Entries provided
■ ■ ■

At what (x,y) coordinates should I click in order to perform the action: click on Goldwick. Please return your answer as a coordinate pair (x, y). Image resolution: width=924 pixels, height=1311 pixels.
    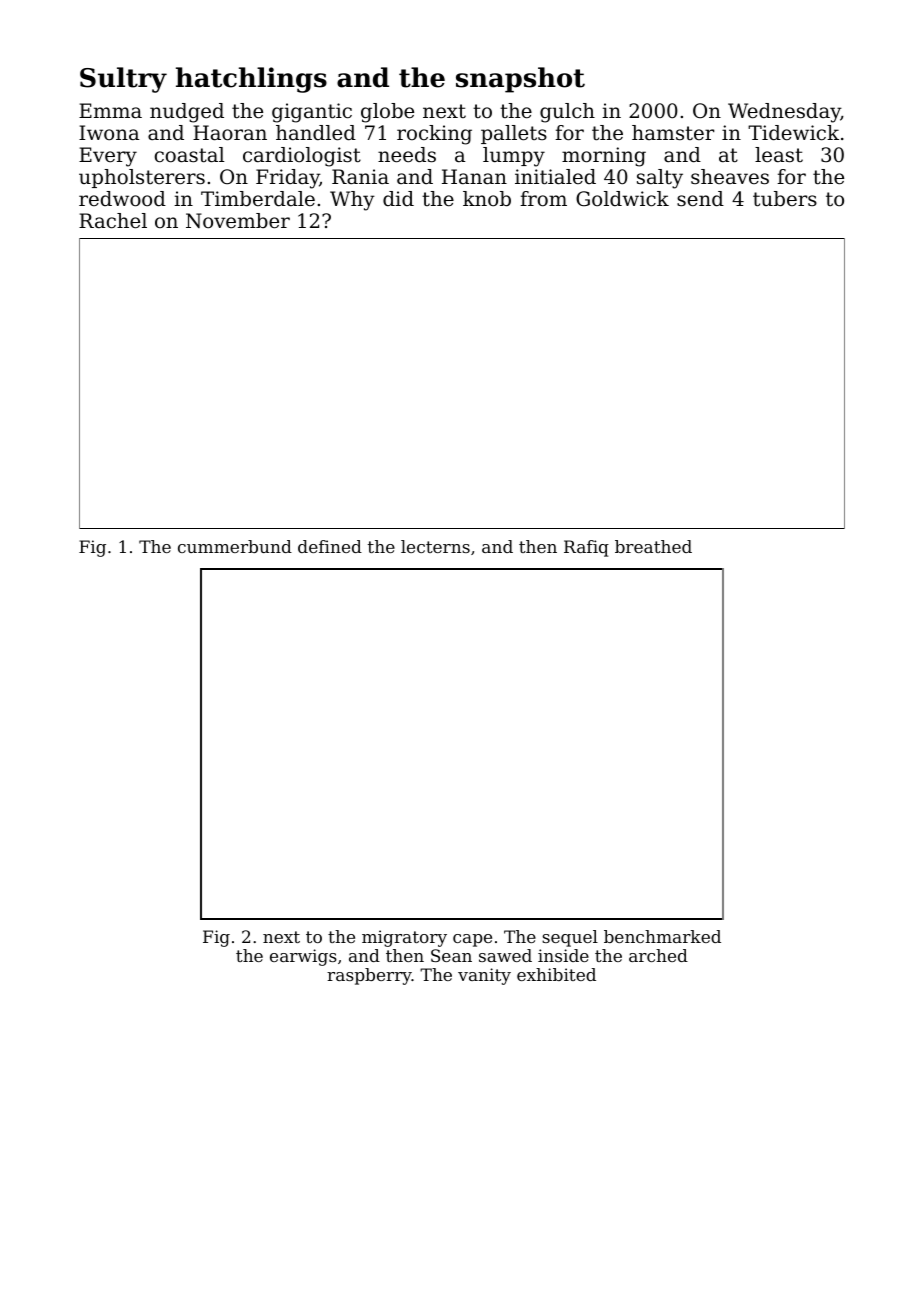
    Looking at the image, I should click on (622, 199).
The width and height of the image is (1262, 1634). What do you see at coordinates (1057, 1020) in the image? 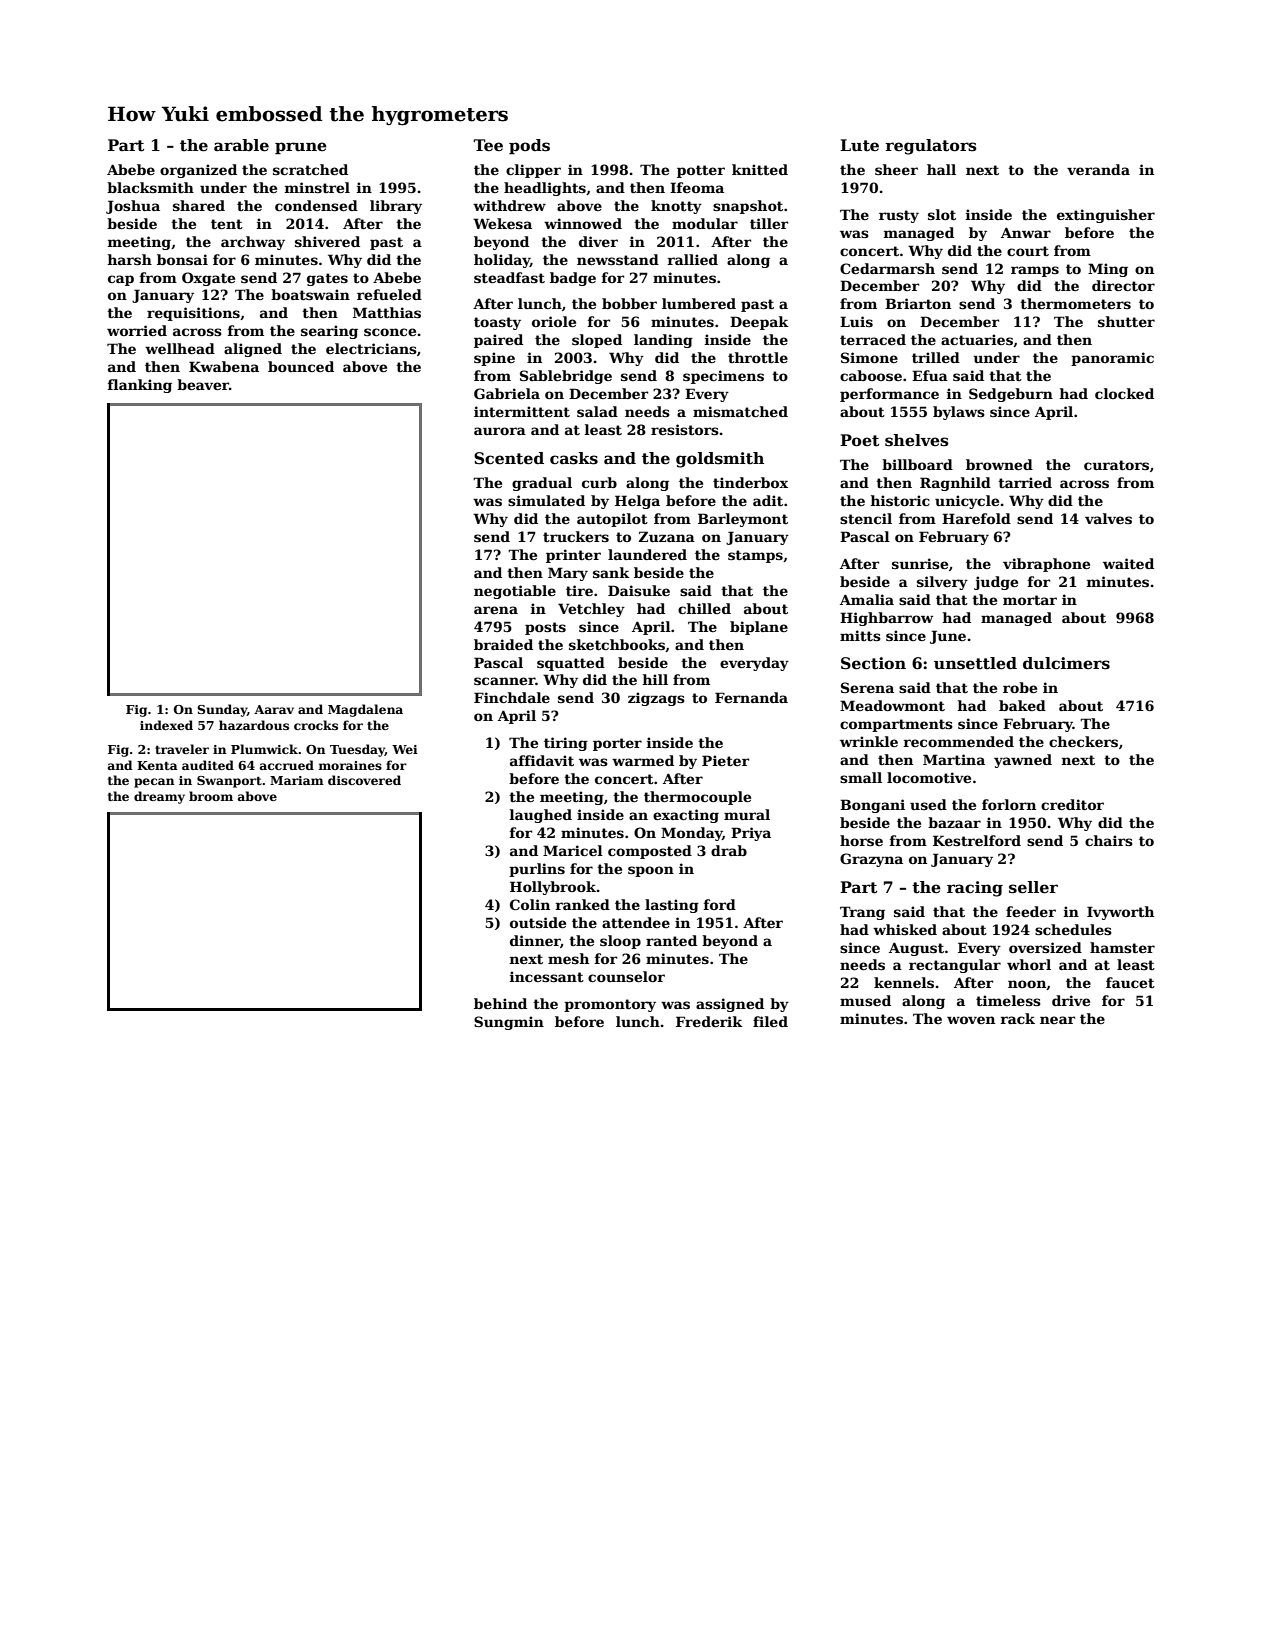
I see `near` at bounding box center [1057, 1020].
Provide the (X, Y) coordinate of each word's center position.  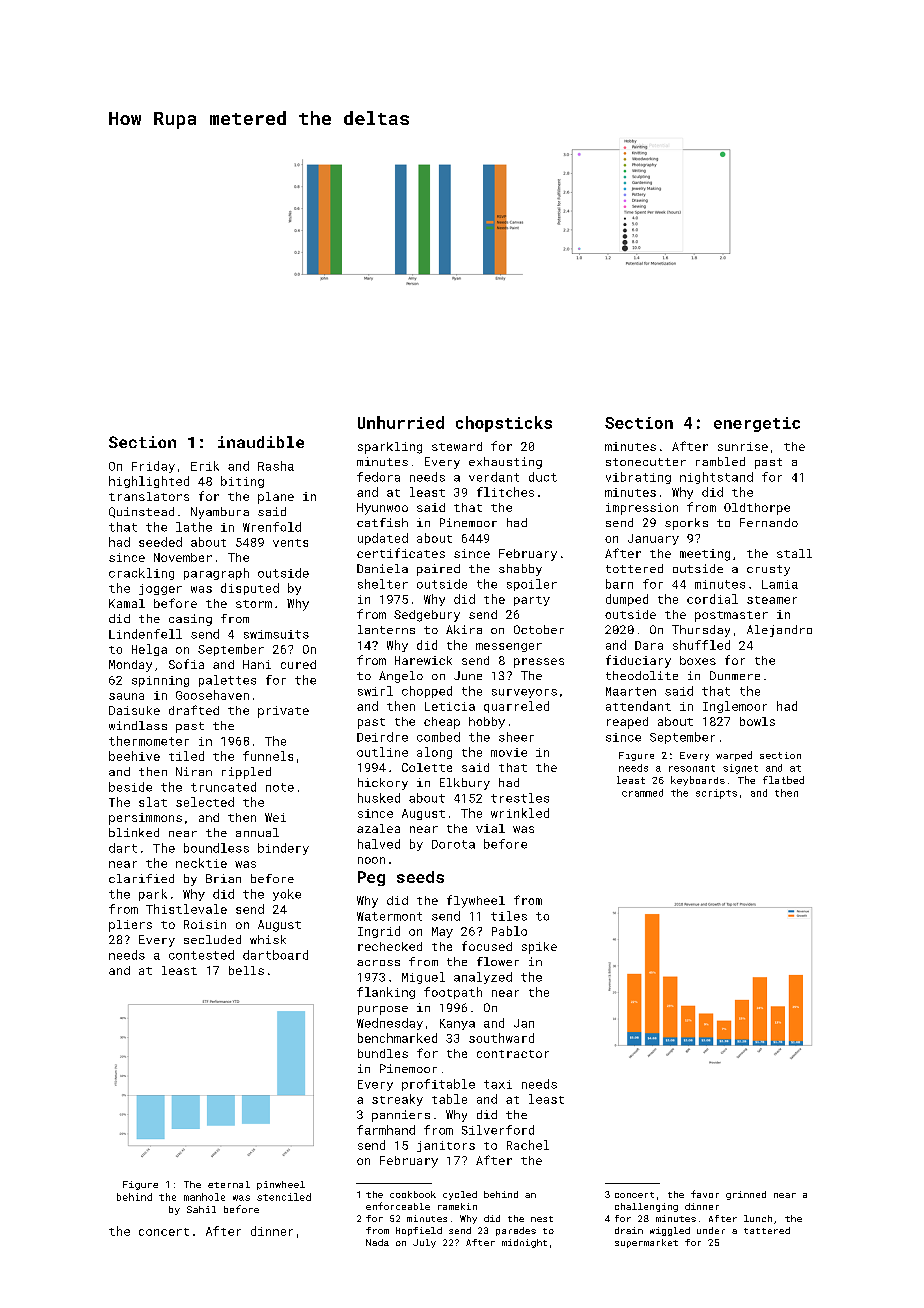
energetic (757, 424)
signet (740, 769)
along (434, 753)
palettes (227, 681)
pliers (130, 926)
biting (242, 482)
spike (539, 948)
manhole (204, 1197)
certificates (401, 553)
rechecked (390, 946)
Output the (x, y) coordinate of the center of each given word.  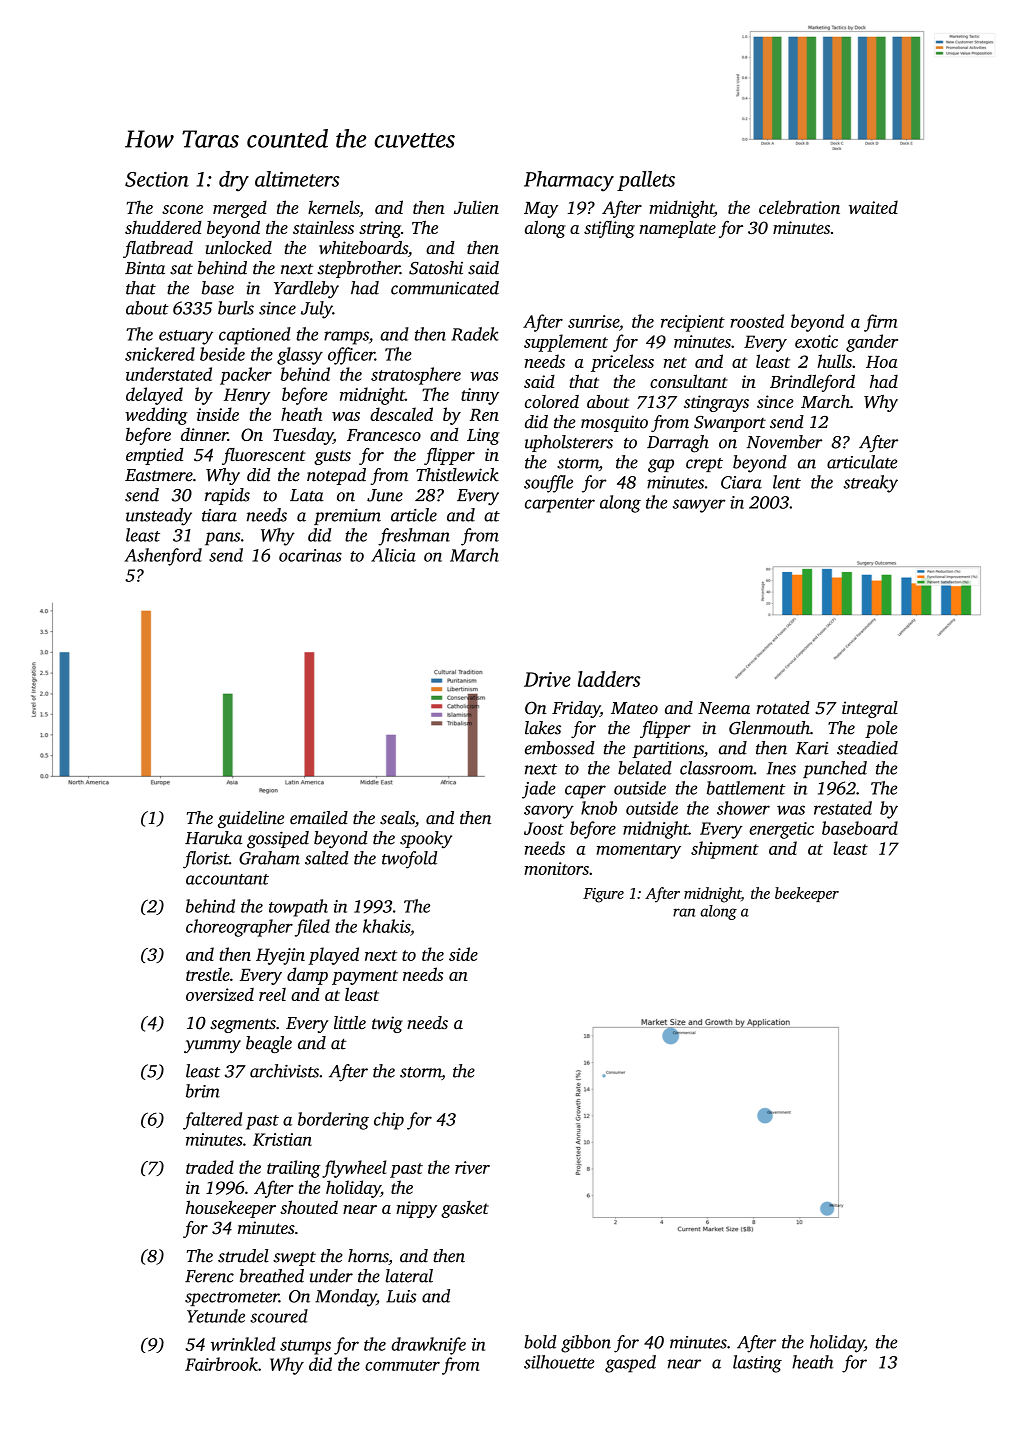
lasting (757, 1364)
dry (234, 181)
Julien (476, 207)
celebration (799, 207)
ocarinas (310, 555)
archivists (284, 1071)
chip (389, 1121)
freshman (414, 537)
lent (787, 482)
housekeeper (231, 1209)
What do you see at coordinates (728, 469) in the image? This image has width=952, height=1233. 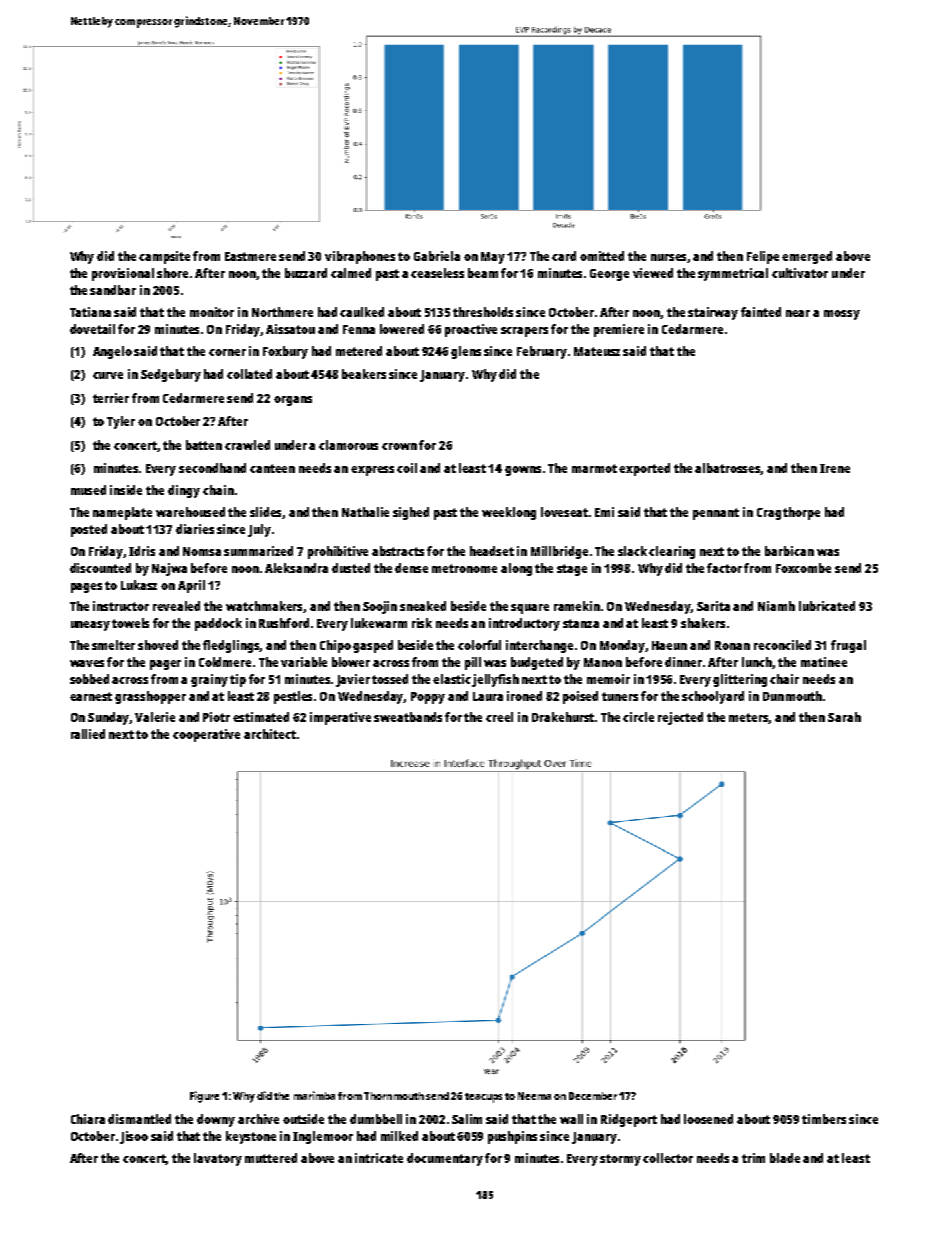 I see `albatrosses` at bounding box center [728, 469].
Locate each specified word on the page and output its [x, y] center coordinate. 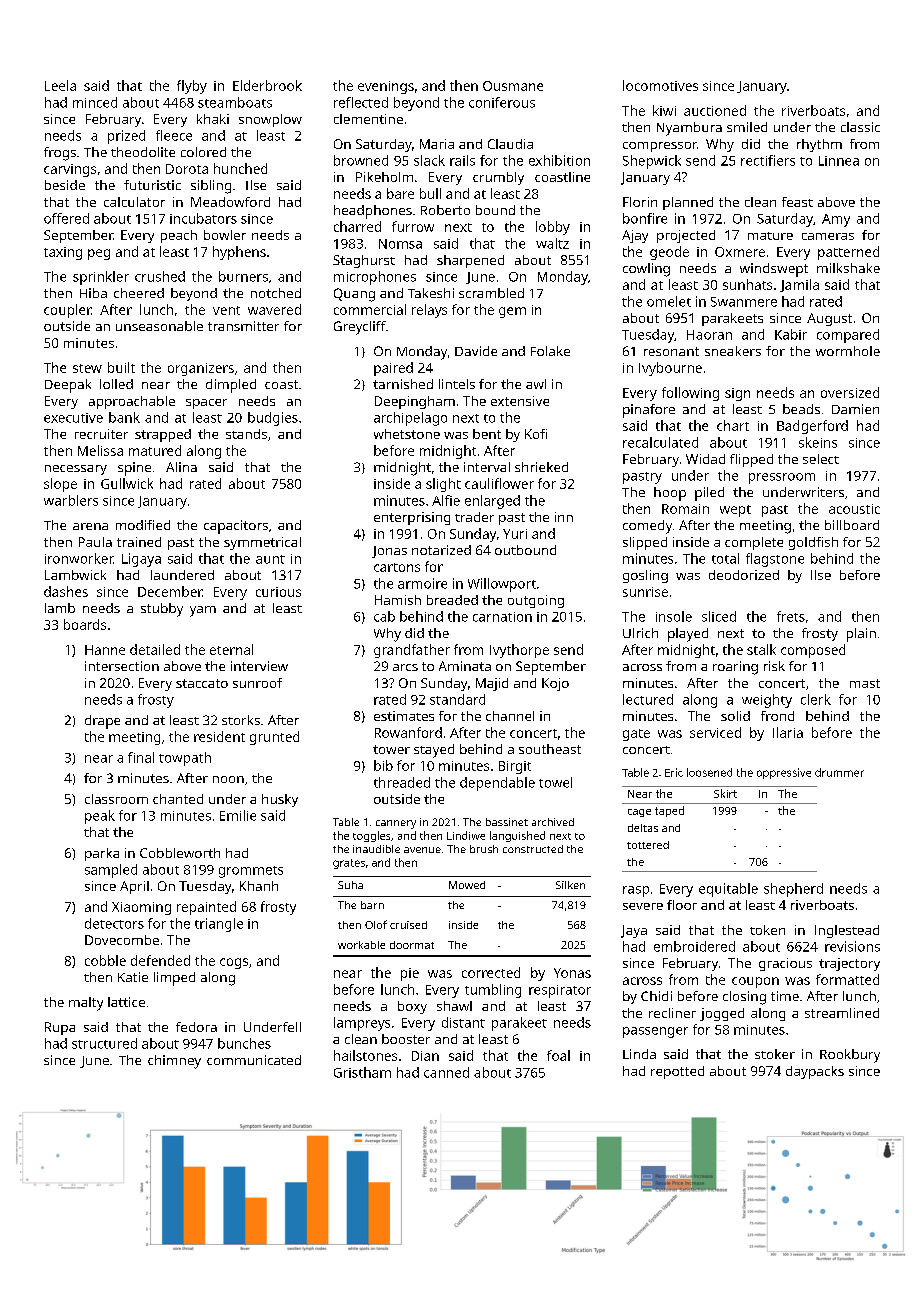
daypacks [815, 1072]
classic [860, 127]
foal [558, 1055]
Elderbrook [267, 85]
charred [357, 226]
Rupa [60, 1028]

■ ■ ■

Please extract, unchanged, the part of the entries that opens with the line containing "ocarinas (310, 555)" and closes with the line containing "housekeeper (231, 1209)", keeping both of those lines.

Result of this task
ocarinas (310, 555)
archivists (284, 1071)
chip (389, 1121)
freshman (414, 537)
lent (787, 482)
housekeeper (231, 1209)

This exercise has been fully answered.